# EXERCISE GOAL
Your answer should hold only the lines from the one with "(278, 221) = (168, 243): green" through the end of the listing below, each retyped exactly.

# SOURCE RECORDS

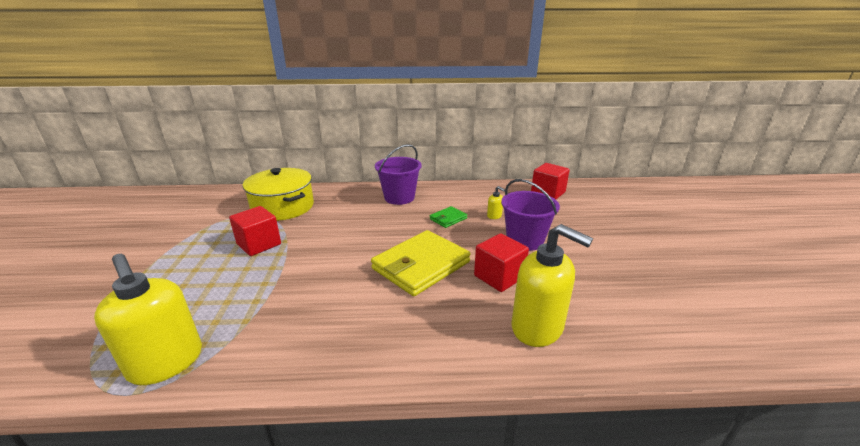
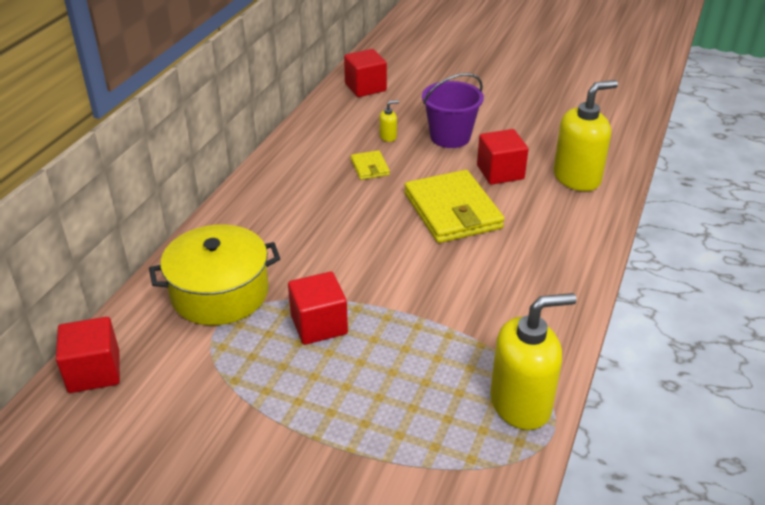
camera: 65 degrees left, 10 degrees up
(210, 195) = (94, 371): none -> red cube
(399, 197) = (284, 187): purple bucket -> none
(448, 219) = (370, 167): green wallet -> yellow wallet

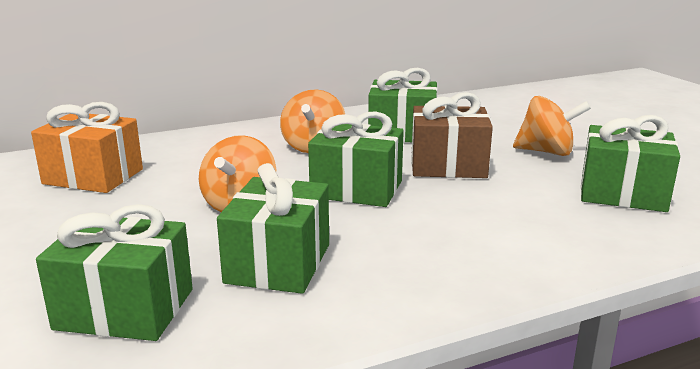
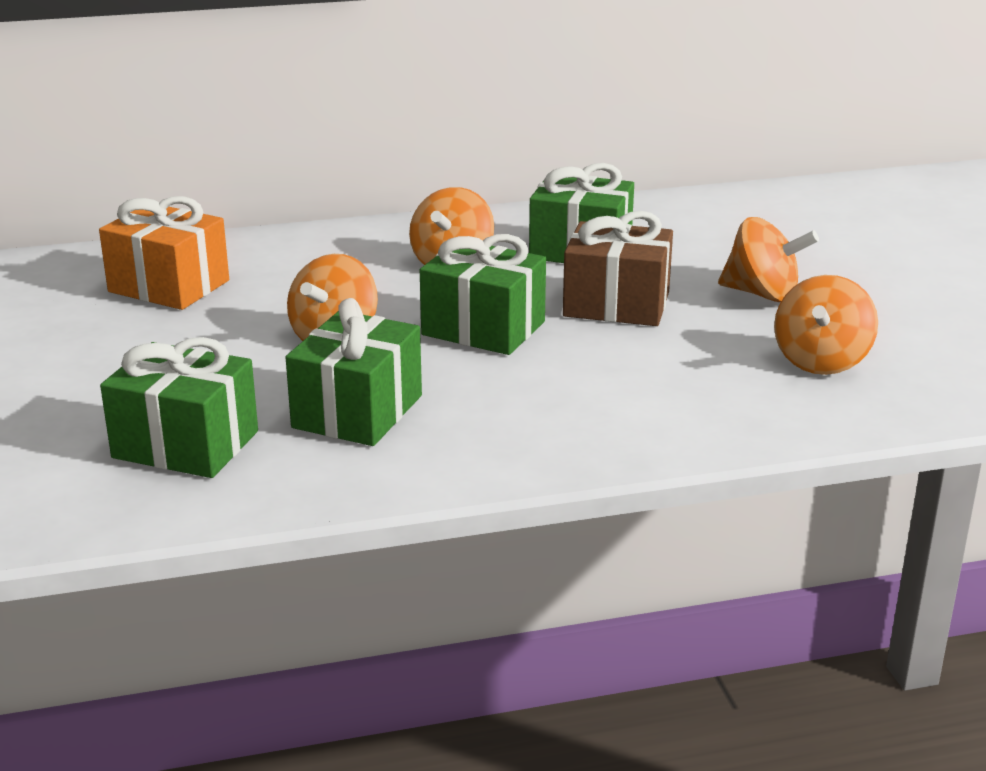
camera: 10 degrees right, 5 degrees up
(622, 193) = (821, 361): green gift -> orange spinning top

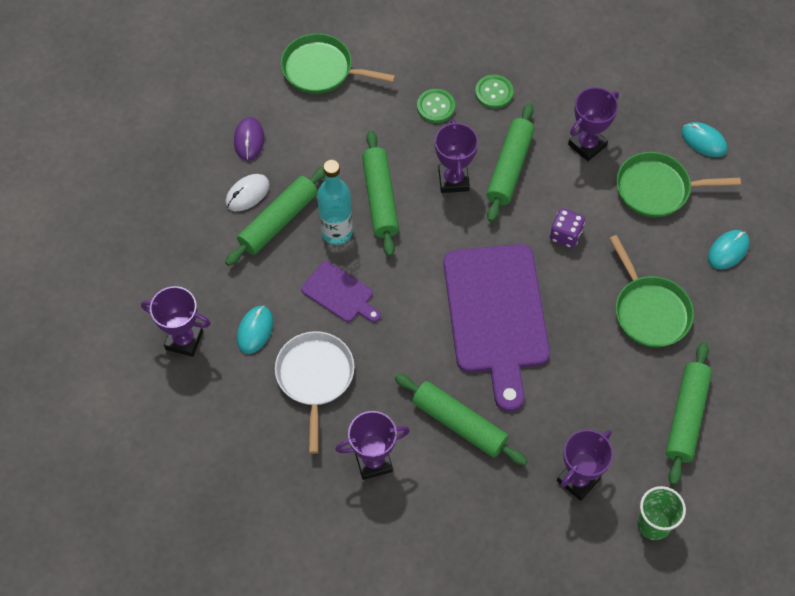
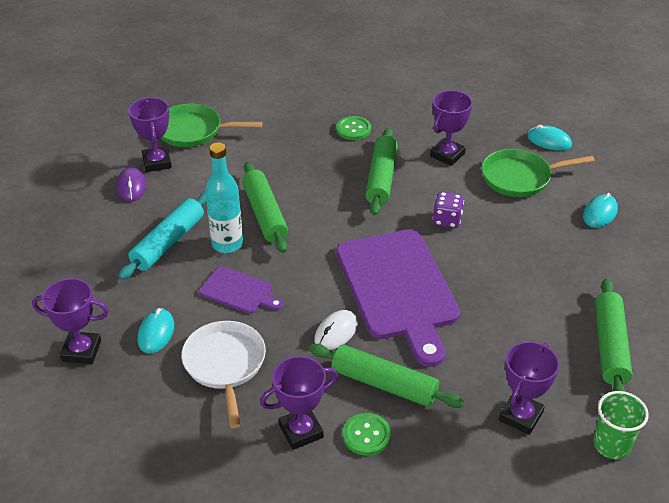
camera: 10 degrees left, 20 degrees down
(247, 194) = (135, 226): white mouse -> white mouse (336, 332)
(278, 221) = (168, 243): green rolling pin -> turquoise rolling pin
(435, 107) = (303, 144): green button -> green button (366, 435)
(453, 180) = (331, 193): purple trophy -> purple trophy (157, 162)
(649, 311) = (544, 267): green pan -> none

# TASK RESPONSE
(278, 221) = (168, 243): green rolling pin -> turquoise rolling pin
(435, 107) = (303, 144): green button -> green button (366, 435)
(453, 180) = (331, 193): purple trophy -> purple trophy (157, 162)
(649, 311) = (544, 267): green pan -> none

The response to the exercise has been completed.